TASK TO COMPLETE - Exactly the lines from the one containing "Someone carried the orange" through the end of the records must be reproduced; leave out all pictures.

Object state comparisons
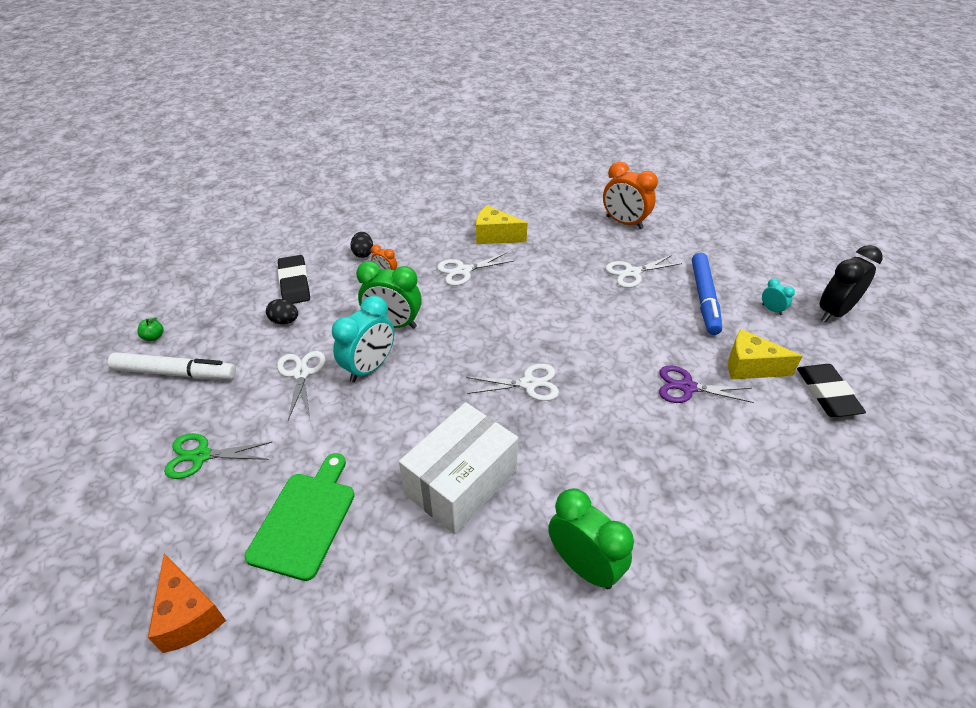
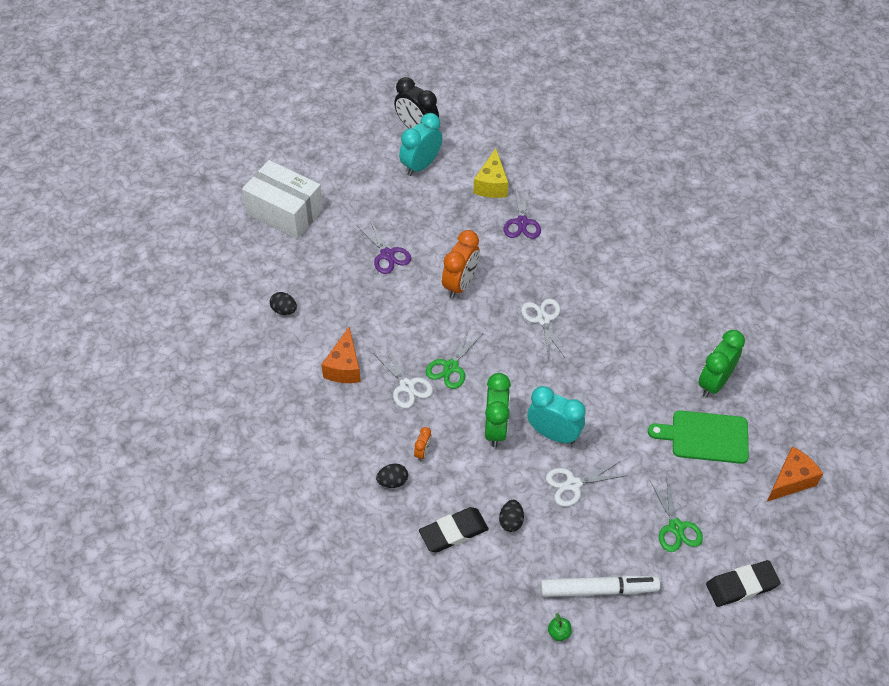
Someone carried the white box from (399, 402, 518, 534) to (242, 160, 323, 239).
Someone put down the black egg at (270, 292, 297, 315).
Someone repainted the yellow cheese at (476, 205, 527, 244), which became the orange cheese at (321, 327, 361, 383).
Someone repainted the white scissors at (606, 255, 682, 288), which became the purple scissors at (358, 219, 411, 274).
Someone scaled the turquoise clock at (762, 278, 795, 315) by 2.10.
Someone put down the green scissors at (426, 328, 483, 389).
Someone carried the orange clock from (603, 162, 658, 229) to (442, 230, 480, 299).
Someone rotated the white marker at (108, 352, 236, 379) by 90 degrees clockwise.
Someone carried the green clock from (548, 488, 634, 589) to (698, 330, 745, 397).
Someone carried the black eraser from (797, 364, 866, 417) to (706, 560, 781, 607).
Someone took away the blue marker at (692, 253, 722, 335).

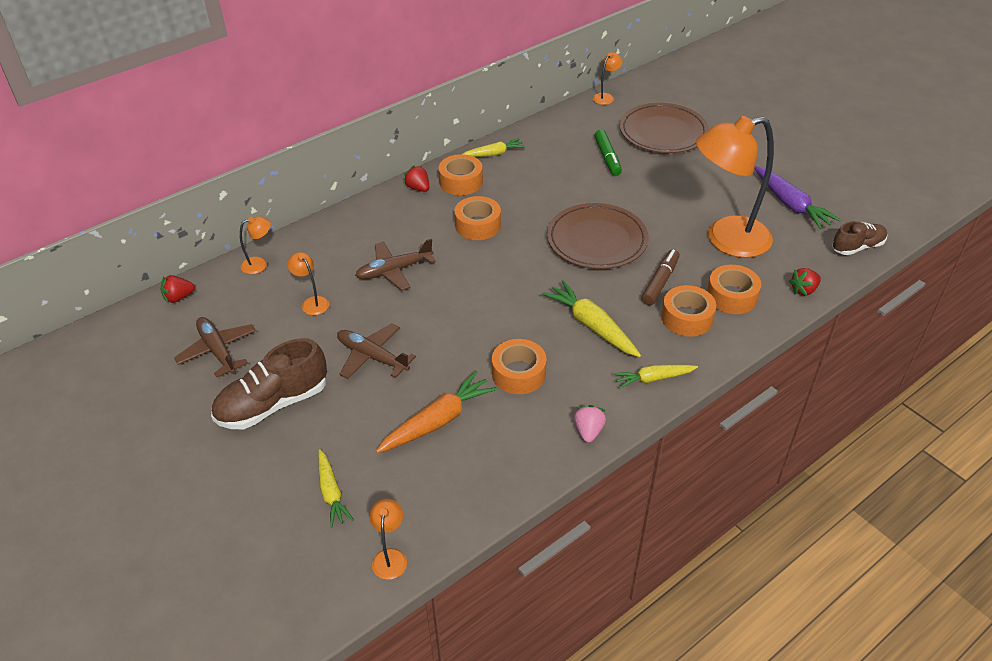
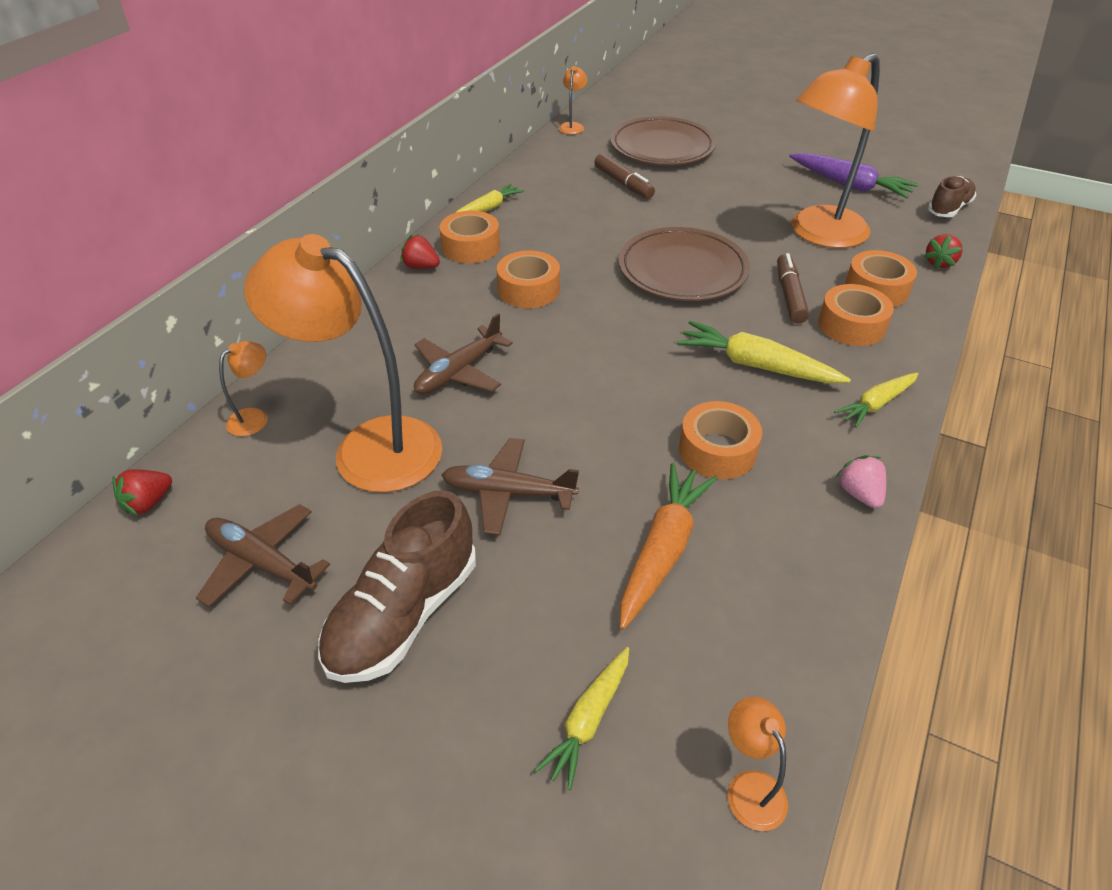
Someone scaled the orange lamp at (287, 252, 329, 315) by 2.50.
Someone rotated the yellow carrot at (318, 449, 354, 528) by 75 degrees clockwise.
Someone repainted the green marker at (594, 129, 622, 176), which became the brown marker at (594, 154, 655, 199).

PROBLEM SOLUTION -
Someone carried the orange clock from (603, 162, 658, 229) to (442, 230, 480, 299).
Someone rotated the white marker at (108, 352, 236, 379) by 90 degrees clockwise.
Someone carried the green clock from (548, 488, 634, 589) to (698, 330, 745, 397).
Someone carried the black eraser from (797, 364, 866, 417) to (706, 560, 781, 607).
Someone took away the blue marker at (692, 253, 722, 335).

Someone scaled the orange lamp at (287, 252, 329, 315) by 2.50.
Someone rotated the yellow carrot at (318, 449, 354, 528) by 75 degrees clockwise.
Someone repainted the green marker at (594, 129, 622, 176), which became the brown marker at (594, 154, 655, 199).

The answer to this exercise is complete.